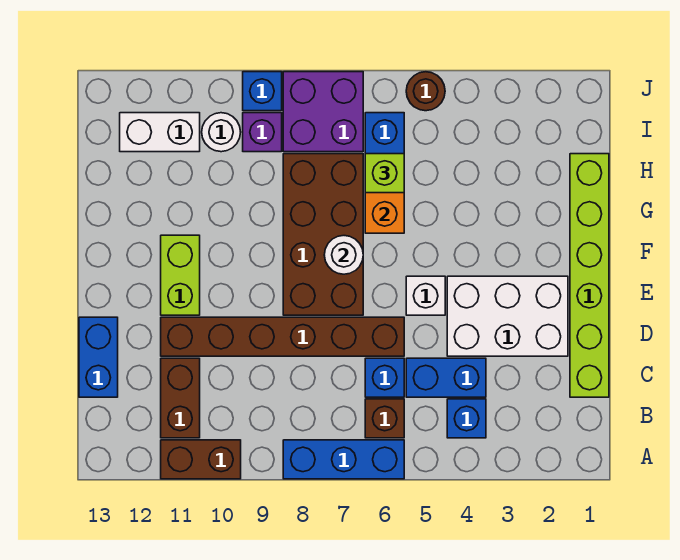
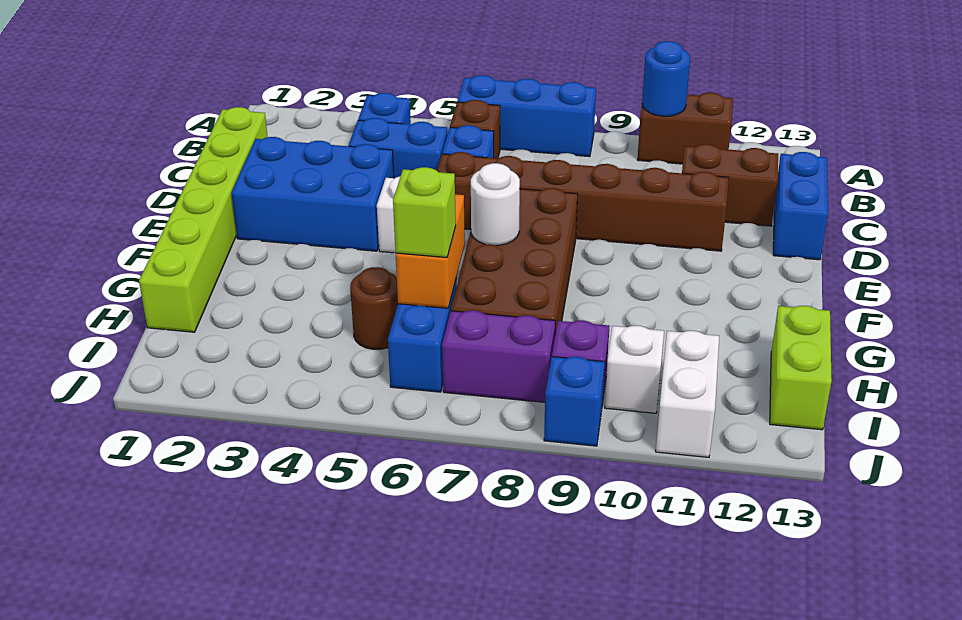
none -> blue round brick A10 level 2
brown brick B11:C11 level 1 -> brown brick C11:C12 level 1
white brick D2:E4 level 1 -> blue brick D2:E4 level 1
lime brick E11:F11 level 1 -> lime brick H13:I13 level 1
purple brick I7:J8 level 1 -> purple brick I7:I8 level 1
white round brick I10 level 1 -> white brick I10 level 1
white brick I11:I12 level 1 -> white brick I11:J11 level 1
brown round brick J5 level 1 -> brown round brick H5 level 1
-*-*-
**WHAT YOU NEED TO DO**. Pictures do not belong in the copy. Output all of the records exactly.

**RESULT OF THE EXERCISE**.
none -> blue round brick A10 level 2
brown brick B11:C11 level 1 -> brown brick C11:C12 level 1
white brick D2:E4 level 1 -> blue brick D2:E4 level 1
lime brick E11:F11 level 1 -> lime brick H13:I13 level 1
purple brick I7:J8 level 1 -> purple brick I7:I8 level 1
white round brick I10 level 1 -> white brick I10 level 1
white brick I11:I12 level 1 -> white brick I11:J11 level 1
brown round brick J5 level 1 -> brown round brick H5 level 1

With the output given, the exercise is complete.